**Activity:**
In the entries that follow, which lines hold the string "pink"? List them.
────────
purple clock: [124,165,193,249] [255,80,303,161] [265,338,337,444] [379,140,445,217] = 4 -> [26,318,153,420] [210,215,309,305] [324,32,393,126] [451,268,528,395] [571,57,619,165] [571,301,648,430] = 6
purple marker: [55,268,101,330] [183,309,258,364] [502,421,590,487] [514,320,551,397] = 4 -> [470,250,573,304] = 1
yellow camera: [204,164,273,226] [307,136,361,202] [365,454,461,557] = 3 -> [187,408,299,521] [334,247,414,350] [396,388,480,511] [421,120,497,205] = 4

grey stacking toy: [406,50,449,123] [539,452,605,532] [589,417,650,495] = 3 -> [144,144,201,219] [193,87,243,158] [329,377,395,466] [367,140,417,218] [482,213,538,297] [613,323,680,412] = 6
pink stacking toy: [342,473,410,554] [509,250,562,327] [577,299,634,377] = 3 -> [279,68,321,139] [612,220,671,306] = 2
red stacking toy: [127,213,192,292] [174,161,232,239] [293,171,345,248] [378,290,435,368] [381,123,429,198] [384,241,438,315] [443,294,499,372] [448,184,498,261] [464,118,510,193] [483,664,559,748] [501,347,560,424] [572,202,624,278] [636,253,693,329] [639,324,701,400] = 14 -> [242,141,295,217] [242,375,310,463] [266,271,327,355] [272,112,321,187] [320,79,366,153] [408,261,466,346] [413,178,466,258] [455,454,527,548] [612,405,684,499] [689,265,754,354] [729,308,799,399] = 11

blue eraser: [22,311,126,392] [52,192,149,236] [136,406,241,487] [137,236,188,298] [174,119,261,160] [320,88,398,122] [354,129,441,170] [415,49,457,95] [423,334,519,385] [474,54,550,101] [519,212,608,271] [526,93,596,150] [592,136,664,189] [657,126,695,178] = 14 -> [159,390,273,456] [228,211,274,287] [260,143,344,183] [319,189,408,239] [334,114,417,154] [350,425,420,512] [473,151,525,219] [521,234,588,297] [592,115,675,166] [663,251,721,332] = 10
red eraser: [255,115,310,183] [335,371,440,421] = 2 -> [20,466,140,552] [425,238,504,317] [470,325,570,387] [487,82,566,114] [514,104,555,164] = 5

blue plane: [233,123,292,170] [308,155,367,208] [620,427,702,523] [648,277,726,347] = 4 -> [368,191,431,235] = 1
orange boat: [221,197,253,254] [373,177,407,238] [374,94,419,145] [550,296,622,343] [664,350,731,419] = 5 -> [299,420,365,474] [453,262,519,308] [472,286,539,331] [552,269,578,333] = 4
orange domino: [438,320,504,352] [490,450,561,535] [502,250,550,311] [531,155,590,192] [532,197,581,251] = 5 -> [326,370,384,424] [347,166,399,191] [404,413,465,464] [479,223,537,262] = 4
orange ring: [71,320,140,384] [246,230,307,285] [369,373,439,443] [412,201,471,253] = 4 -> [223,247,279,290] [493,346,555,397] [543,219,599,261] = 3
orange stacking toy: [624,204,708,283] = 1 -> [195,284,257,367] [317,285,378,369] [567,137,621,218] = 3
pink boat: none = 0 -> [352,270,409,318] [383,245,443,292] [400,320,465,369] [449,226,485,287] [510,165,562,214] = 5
────────
**Written solution:**
pink stacking toy: [342,473,410,554] [509,250,562,327] [577,299,634,377] = 3 -> [279,68,321,139] [612,220,671,306] = 2
pink boat: none = 0 -> [352,270,409,318] [383,245,443,292] [400,320,465,369] [449,226,485,287] [510,165,562,214] = 5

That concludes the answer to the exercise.